Stored data entries:
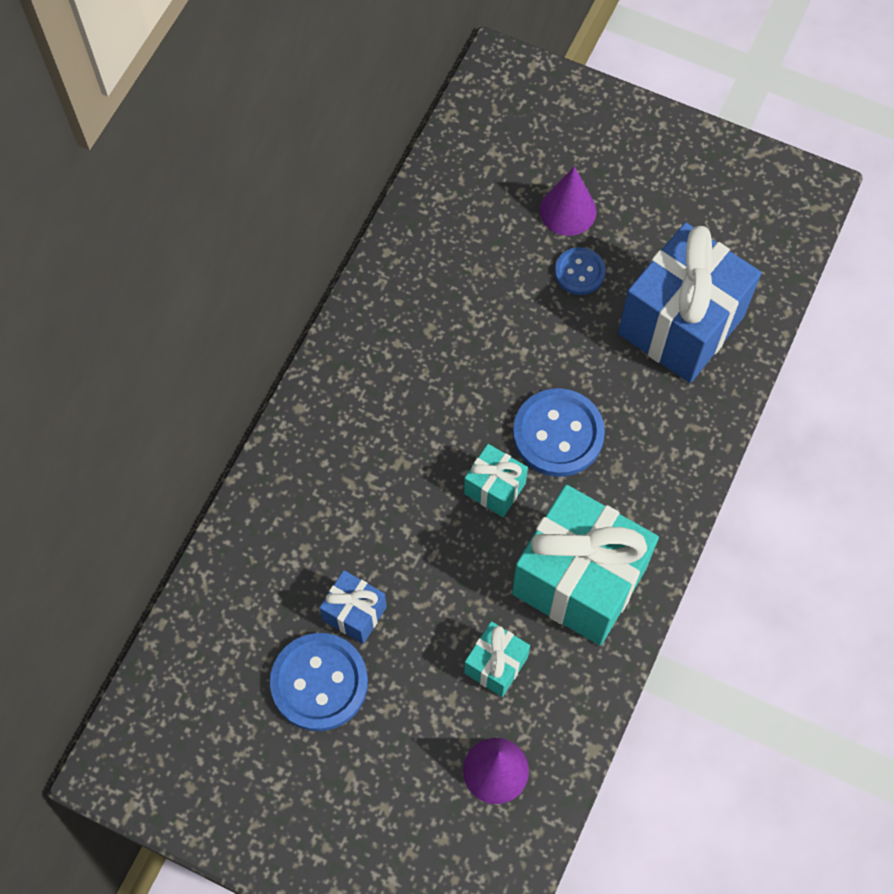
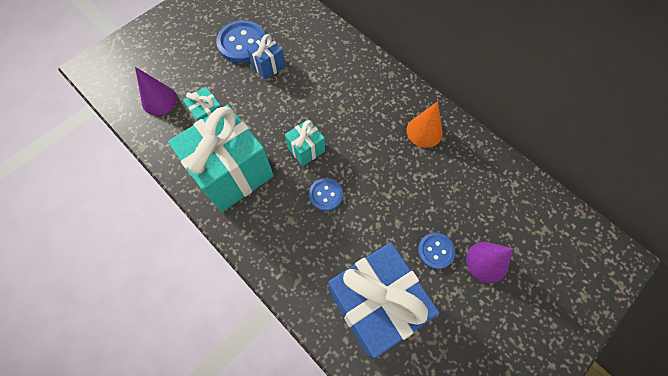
camera: 110 degrees right, 0 degrees up
(396, 330) = (424, 131): none -> orange cone
(558, 434) = (326, 195): blue button -> blue button, size x0.58

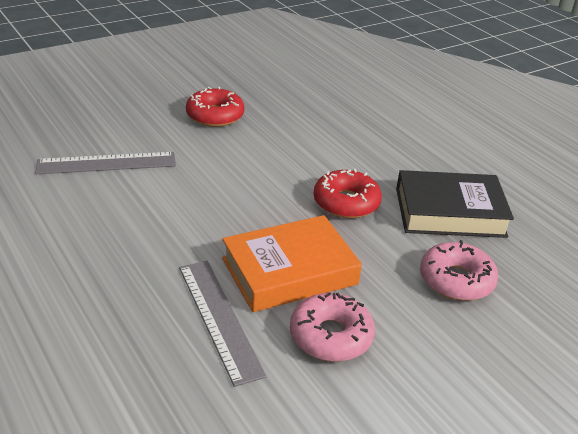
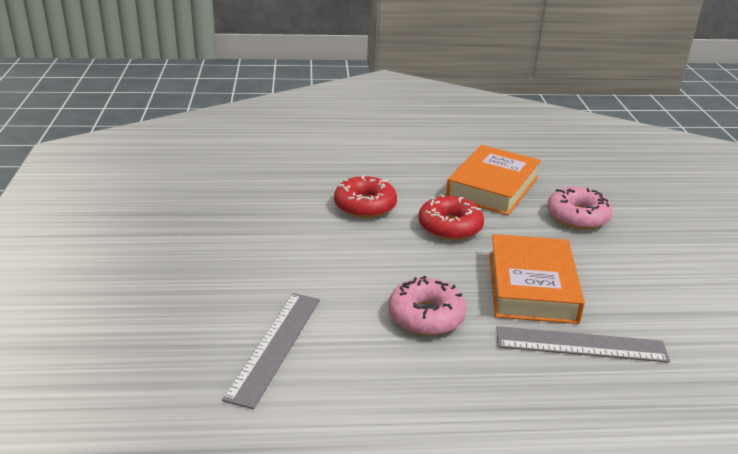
camera: 60 degrees left, 5 degrees down
(215, 115) = (241, 247): red donut -> red donut (365, 206)
(331, 336) = (622, 294): pink donut -> pink donut (426, 316)
(449, 212) = (492, 187): black book -> orange book

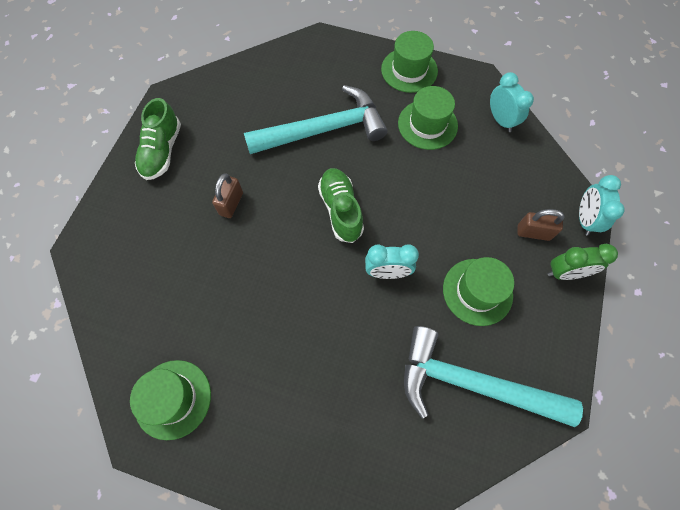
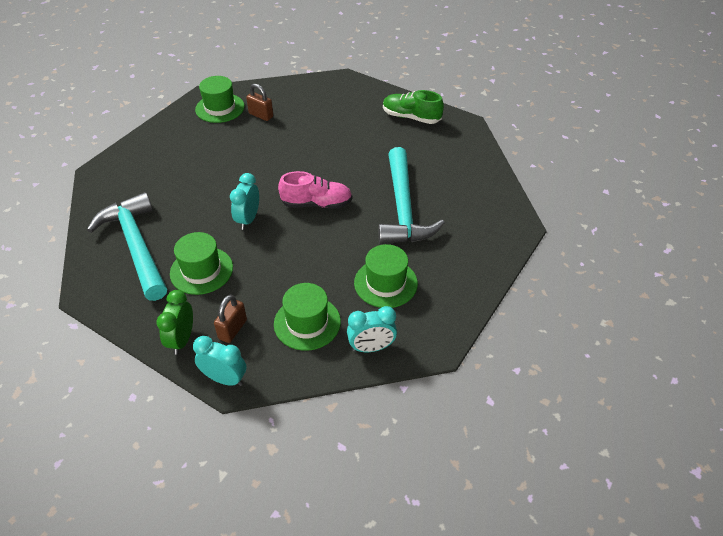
camera: 105 degrees right, 20 degrees down
(231, 204) = (349, 146): brown padlock -> brown padlock (261, 115)
(340, 210) = (316, 204): green shoe -> pink shoe
(409, 70) = (462, 286): green hat -> green hat (307, 323)
(471, 383) = (136, 246): turquoise hammer -> turquoise hammer turned 60 degrees counterclockwise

■ Directions for this task
Repeat only what runs from the first line of the records above to the line with "(331, 336) = (622, 294): pink", both included, word for word, minus the pictures.

■ Completed task
camera: 110 degrees right, 0 degrees up
(396, 330) = (424, 131): none -> orange cone
(558, 434) = (326, 195): blue button -> blue button, size x0.58

camera: 60 degrees left, 5 degrees down
(215, 115) = (241, 247): red donut -> red donut (365, 206)
(331, 336) = (622, 294): pink donut -> pink donut (426, 316)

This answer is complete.